- _WORK ITEM_:
Wherever a line in the records below contains "right", copy that line.

- _RECORDED INFORMATION_:
========================================

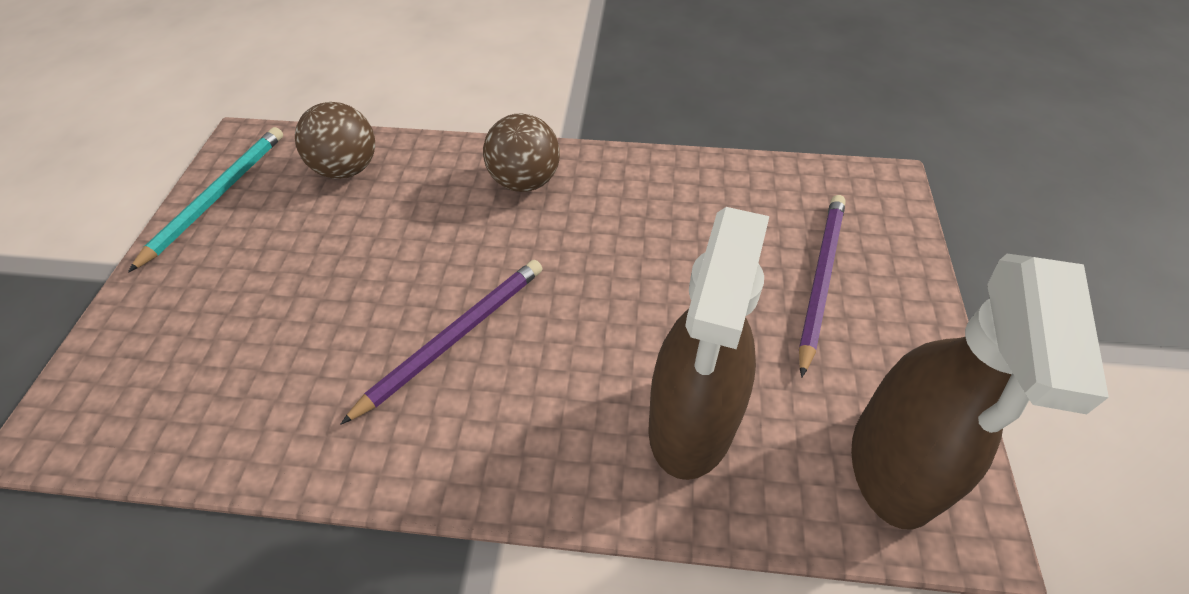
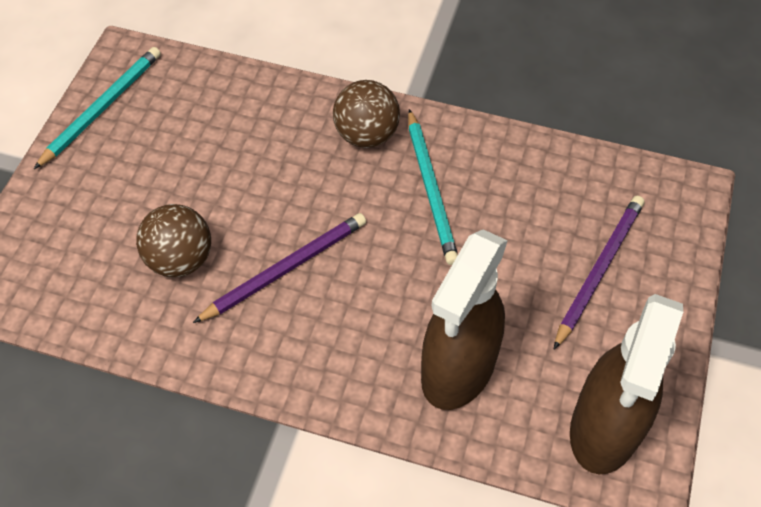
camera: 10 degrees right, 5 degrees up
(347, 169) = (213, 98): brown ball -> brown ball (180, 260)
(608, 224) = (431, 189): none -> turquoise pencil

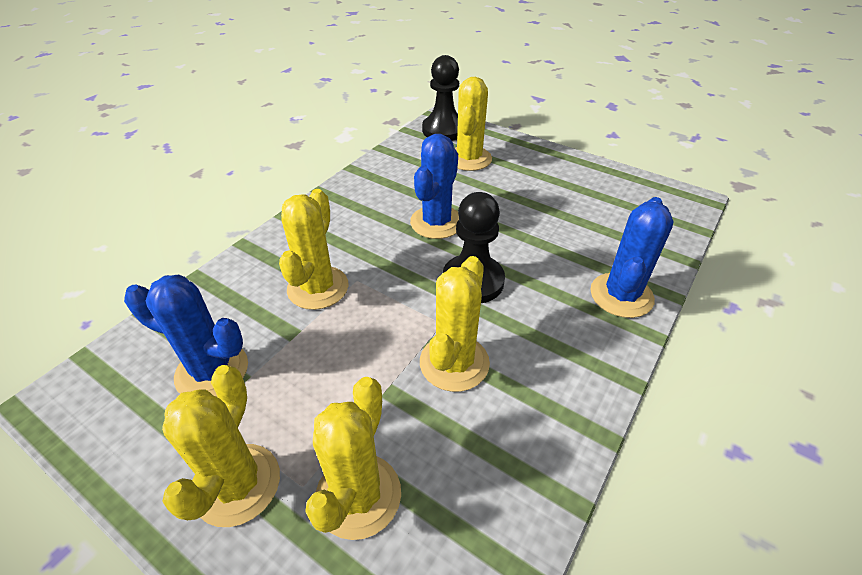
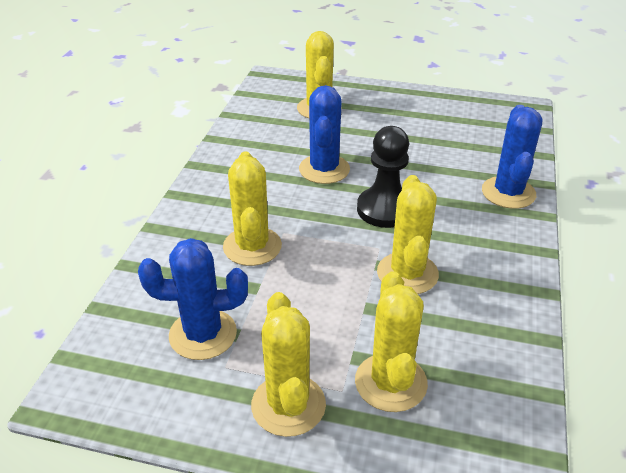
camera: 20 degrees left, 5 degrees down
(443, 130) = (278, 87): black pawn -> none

========================================

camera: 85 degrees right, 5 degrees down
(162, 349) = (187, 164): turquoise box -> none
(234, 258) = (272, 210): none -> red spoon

========================================

- _SOLUTION FOR THIS PROBLEM_:
camera: 10 degrees right, 5 degrees up
camera: 85 degrees right, 5 degrees down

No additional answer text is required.